__Available data__
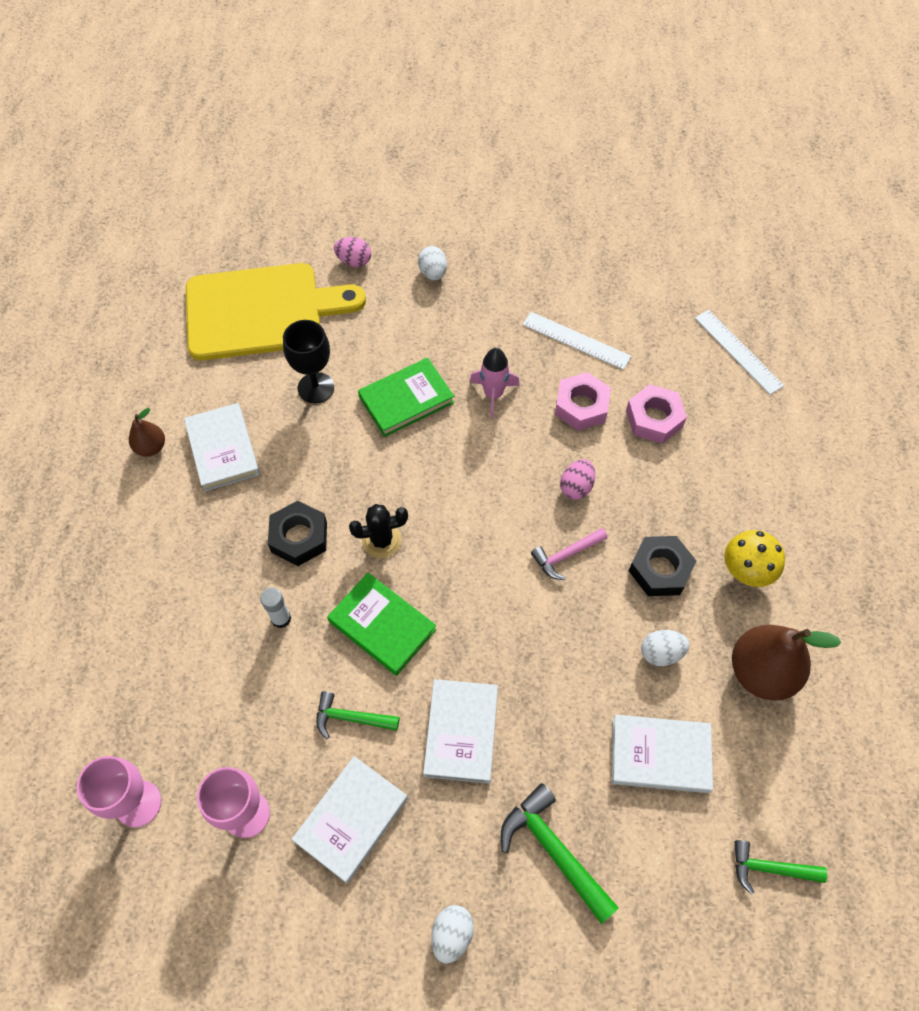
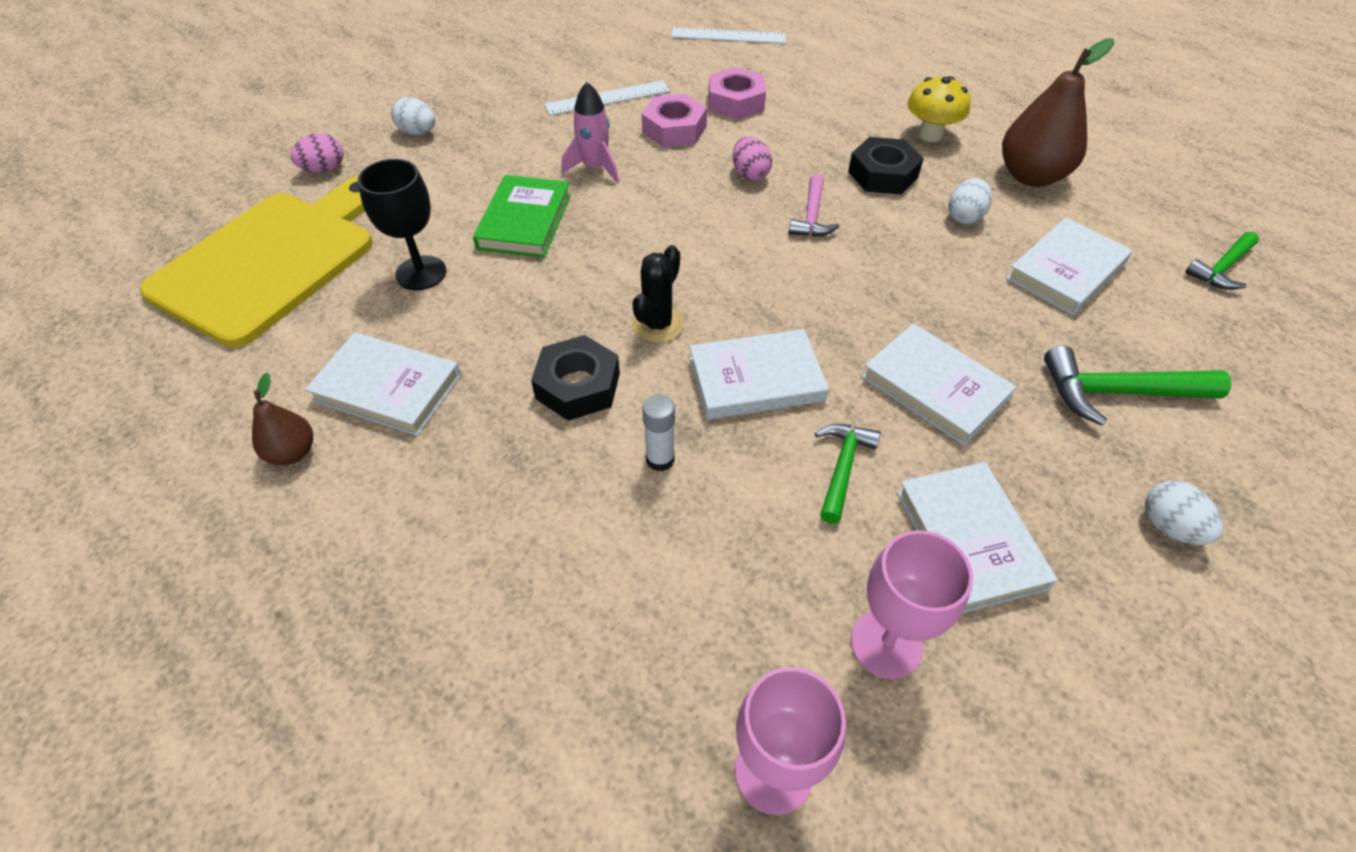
camera: 50 degrees left, 10 degrees down
(351, 718) = (842, 467): green hammer -> green hammer turned 150 degrees clockwise
(382, 626) = (756, 379): green book -> white book

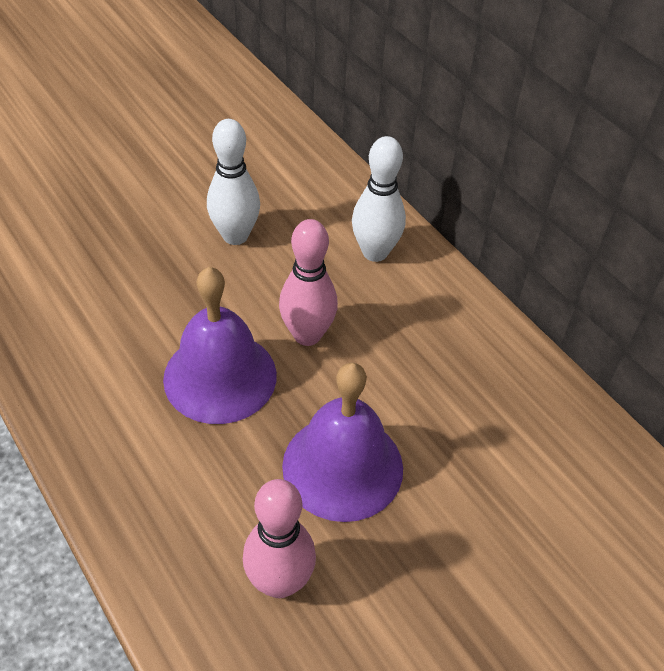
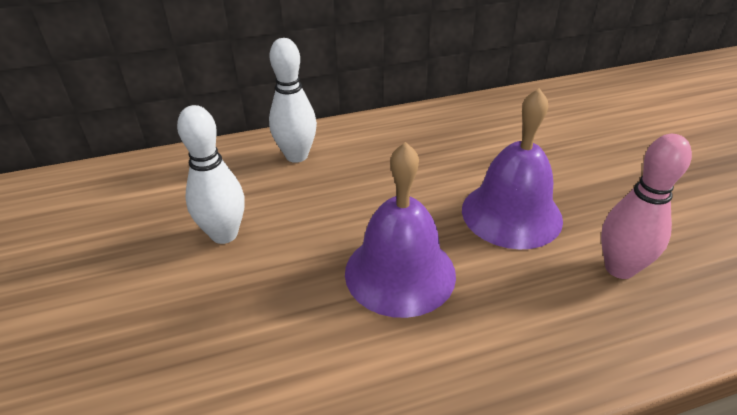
camera: 70 degrees left, 10 degrees down
(307, 335) = (371, 209): pink bowling pin -> none

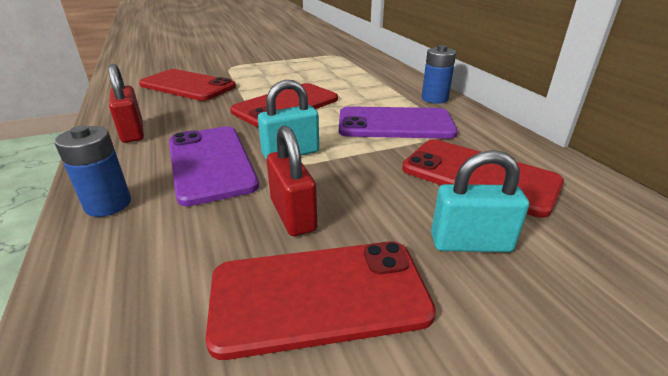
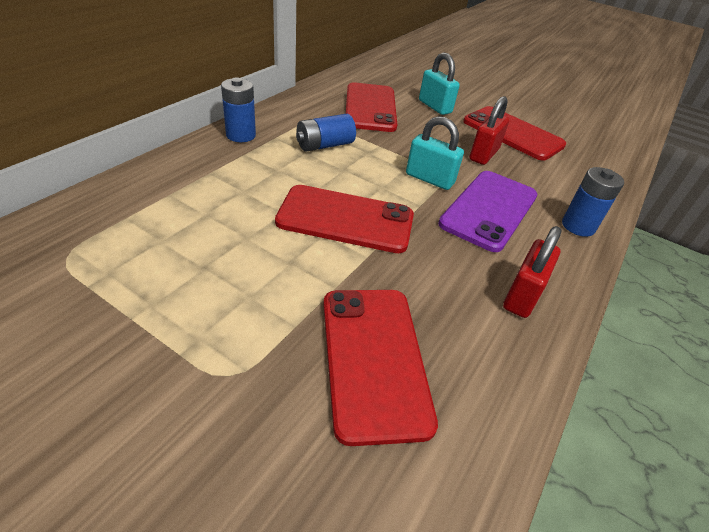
camera: 130 degrees left, 10 degrees up
(395, 124) = (324, 145): purple phone -> blue battery

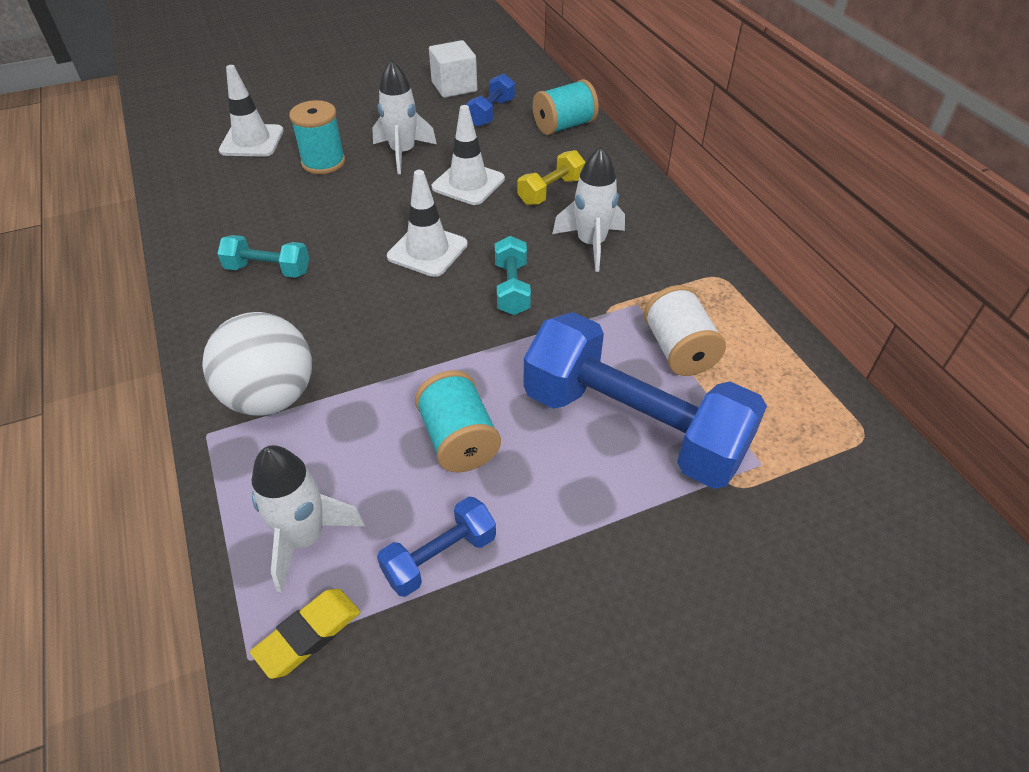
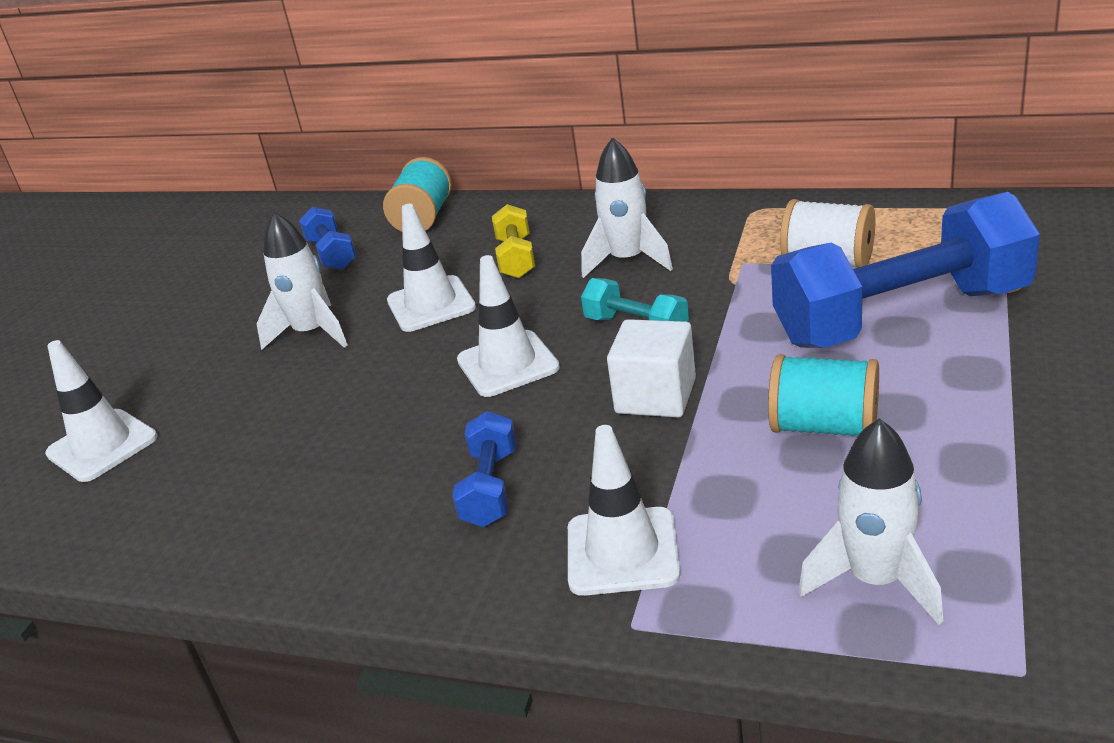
camera: 45 degrees left, 15 degrees down
(268, 270) = (387, 496): turquoise dumbbell -> none
(271, 397) = (622, 551): white ball -> white traffic cone
(308, 635) = (1019, 614): yellow eraser -> none
(323, 162) = (239, 397): turquoise spool -> none
(440, 557) = (976, 486): blue dumbbell -> blue dumbbell (490, 488)
(454, 87) = (245, 264): white cube -> white cube (655, 396)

__Work to complete__
Each line carrying the string "camera" should be copied out from the entries.

__Completed exercise__
camera: 50 degrees left, 10 degrees down
camera: 70 degrees left, 10 degrees down
camera: 130 degrees left, 10 degrees up
camera: 45 degrees left, 15 degrees down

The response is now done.